**Extracted entries**
◇ ◇ ◇ ◇ ◇ ◇ ◇

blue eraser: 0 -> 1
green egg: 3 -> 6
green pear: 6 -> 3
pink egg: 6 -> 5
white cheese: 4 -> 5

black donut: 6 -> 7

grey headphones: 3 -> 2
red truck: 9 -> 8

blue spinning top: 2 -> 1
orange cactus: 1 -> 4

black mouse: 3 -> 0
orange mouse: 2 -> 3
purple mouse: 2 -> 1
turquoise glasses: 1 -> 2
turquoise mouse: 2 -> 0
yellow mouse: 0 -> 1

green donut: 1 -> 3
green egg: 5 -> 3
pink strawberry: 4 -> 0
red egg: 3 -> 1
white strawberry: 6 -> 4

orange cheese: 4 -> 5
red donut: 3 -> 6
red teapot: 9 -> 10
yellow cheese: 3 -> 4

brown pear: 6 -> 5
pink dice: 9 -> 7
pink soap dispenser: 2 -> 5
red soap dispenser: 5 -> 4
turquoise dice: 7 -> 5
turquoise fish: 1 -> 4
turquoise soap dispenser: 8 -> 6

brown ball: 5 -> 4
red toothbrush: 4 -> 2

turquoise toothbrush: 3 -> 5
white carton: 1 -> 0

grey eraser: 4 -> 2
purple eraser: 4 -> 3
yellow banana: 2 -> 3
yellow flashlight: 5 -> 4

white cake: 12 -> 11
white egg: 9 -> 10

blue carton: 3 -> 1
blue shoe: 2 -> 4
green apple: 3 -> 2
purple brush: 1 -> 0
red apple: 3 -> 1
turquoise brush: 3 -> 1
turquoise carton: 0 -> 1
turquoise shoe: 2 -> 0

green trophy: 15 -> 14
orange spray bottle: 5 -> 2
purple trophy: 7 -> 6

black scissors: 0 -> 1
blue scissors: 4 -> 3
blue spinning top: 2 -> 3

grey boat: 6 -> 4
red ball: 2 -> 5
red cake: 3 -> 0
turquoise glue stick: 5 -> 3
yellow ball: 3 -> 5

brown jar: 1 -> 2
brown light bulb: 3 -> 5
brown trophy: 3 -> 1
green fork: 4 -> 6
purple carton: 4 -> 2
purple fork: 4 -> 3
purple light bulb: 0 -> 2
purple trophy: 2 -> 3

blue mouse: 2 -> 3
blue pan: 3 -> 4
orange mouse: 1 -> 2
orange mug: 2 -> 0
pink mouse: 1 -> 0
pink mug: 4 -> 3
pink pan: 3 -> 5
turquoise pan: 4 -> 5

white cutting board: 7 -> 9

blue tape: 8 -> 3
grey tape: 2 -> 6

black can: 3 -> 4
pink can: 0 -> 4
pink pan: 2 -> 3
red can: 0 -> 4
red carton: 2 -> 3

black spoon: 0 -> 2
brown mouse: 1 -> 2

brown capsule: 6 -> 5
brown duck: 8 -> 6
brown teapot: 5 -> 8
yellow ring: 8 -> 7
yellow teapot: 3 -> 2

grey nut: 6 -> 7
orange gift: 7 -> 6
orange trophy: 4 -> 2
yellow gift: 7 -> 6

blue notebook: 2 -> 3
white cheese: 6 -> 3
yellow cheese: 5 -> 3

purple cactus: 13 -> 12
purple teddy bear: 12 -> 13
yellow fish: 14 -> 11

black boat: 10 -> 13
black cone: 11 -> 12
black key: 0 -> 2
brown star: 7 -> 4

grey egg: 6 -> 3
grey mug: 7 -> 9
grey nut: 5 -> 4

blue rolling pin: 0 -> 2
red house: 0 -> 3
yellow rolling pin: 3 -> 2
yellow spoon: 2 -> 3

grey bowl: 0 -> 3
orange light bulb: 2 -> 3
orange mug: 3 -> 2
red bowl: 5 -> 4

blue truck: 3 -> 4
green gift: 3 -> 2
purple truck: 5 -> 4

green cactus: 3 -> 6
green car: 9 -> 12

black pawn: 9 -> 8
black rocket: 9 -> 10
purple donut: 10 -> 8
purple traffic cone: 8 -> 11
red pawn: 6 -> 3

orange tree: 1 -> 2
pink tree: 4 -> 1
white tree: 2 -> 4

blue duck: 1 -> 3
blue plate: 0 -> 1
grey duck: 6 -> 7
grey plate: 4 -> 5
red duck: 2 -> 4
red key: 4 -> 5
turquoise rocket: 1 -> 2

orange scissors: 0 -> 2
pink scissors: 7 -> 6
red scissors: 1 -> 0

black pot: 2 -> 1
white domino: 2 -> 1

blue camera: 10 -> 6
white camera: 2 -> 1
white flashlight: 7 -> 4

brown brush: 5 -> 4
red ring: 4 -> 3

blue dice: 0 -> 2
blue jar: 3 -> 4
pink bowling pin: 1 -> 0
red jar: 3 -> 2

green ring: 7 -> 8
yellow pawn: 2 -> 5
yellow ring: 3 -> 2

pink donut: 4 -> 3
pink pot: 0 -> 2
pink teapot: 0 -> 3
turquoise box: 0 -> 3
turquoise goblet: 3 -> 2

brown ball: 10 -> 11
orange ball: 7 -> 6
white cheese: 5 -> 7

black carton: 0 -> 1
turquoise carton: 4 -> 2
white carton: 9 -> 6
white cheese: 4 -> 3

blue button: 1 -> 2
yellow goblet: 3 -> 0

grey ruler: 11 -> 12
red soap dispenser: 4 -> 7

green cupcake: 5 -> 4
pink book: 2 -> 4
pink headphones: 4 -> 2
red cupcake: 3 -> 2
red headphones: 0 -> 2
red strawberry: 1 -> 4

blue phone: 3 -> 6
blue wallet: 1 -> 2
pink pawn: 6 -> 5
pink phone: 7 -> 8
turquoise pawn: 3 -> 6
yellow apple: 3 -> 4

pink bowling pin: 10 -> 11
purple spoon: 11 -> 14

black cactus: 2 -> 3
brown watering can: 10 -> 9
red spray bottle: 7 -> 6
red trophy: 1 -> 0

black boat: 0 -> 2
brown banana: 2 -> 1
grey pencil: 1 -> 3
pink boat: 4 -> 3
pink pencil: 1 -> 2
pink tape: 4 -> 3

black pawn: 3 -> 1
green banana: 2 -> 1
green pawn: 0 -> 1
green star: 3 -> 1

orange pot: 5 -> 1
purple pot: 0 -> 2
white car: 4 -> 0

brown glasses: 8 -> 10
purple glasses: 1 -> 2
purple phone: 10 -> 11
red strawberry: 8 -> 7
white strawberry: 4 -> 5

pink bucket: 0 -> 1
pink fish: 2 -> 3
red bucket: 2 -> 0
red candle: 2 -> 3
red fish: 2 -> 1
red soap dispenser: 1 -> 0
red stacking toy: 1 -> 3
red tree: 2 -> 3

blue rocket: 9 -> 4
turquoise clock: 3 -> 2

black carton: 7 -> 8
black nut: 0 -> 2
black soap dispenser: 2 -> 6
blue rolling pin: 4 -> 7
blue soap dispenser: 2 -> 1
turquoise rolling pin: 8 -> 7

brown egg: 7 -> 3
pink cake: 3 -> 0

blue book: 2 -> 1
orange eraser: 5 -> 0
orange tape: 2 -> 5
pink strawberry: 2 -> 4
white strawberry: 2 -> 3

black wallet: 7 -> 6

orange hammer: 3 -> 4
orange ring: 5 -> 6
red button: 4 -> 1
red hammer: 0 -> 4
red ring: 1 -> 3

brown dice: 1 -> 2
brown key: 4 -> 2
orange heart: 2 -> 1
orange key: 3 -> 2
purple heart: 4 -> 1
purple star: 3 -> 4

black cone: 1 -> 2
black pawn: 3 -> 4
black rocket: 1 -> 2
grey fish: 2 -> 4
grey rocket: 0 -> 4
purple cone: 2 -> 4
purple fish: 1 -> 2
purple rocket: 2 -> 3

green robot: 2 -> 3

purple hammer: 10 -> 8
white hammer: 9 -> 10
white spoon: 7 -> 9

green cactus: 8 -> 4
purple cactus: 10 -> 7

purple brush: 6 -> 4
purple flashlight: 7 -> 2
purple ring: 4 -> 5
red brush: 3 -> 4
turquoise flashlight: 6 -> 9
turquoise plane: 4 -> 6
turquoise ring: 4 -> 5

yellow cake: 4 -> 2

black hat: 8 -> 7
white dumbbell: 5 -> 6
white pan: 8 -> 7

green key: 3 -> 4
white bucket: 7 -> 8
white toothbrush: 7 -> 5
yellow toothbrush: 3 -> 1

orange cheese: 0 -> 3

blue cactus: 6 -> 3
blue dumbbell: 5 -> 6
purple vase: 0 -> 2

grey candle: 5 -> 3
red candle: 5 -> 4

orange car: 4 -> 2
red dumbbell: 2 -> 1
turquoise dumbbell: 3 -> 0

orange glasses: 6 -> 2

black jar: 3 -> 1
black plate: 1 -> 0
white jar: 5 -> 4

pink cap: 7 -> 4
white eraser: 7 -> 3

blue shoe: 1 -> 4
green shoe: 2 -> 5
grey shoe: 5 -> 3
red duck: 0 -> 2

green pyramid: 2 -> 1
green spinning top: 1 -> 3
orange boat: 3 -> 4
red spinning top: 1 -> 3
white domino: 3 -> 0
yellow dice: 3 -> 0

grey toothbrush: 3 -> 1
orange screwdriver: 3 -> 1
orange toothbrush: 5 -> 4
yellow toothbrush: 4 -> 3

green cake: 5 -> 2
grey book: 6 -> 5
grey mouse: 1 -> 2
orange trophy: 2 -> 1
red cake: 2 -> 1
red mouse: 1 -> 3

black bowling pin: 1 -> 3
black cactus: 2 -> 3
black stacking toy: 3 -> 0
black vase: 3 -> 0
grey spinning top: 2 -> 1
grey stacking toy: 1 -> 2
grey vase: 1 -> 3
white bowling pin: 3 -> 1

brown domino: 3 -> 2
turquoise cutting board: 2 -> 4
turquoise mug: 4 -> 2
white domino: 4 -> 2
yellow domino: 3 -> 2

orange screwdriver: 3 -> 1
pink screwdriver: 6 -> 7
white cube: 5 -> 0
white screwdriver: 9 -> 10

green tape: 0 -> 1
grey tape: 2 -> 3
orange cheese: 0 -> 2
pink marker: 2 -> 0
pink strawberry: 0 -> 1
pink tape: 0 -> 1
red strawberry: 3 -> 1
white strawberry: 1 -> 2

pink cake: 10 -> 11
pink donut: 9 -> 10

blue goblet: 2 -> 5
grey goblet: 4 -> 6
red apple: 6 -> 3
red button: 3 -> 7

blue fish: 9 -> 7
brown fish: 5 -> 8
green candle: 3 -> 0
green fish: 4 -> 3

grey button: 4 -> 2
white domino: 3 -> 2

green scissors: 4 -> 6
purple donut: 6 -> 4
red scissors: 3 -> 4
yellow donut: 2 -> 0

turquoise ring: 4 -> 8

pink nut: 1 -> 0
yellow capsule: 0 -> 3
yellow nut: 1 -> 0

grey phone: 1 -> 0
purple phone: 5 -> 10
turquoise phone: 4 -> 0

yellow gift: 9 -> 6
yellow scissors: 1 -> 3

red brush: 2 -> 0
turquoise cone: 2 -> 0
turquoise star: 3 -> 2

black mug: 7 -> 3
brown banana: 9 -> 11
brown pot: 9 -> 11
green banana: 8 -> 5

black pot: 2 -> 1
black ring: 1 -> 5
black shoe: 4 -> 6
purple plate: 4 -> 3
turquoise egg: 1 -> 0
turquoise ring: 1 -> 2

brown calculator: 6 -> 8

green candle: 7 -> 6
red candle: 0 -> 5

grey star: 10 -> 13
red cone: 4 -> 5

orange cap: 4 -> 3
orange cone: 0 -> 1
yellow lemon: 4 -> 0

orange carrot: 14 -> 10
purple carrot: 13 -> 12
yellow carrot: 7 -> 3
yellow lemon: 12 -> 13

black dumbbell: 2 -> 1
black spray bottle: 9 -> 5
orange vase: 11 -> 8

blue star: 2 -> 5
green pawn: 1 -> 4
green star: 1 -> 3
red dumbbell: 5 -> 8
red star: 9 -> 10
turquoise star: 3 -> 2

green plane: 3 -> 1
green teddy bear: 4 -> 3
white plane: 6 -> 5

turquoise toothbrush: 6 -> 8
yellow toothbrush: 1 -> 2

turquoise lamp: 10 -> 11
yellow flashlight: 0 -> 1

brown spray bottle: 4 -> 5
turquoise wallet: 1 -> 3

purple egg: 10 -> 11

◇ ◇ ◇ ◇ ◇ ◇ ◇

**Task prompt**
Using the data above, print exactly the lines from the line that contains "yellow gift: 9 -> 6" through the line that contains "black dumbbell: 2 -> 1", with both included.

**Written answer**
yellow gift: 9 -> 6
yellow scissors: 1 -> 3

red brush: 2 -> 0
turquoise cone: 2 -> 0
turquoise star: 3 -> 2

black mug: 7 -> 3
brown banana: 9 -> 11
brown pot: 9 -> 11
green banana: 8 -> 5

black pot: 2 -> 1
black ring: 1 -> 5
black shoe: 4 -> 6
purple plate: 4 -> 3
turquoise egg: 1 -> 0
turquoise ring: 1 -> 2

brown calculator: 6 -> 8

green candle: 7 -> 6
red candle: 0 -> 5

grey star: 10 -> 13
red cone: 4 -> 5

orange cap: 4 -> 3
orange cone: 0 -> 1
yellow lemon: 4 -> 0

orange carrot: 14 -> 10
purple carrot: 13 -> 12
yellow carrot: 7 -> 3
yellow lemon: 12 -> 13

black dumbbell: 2 -> 1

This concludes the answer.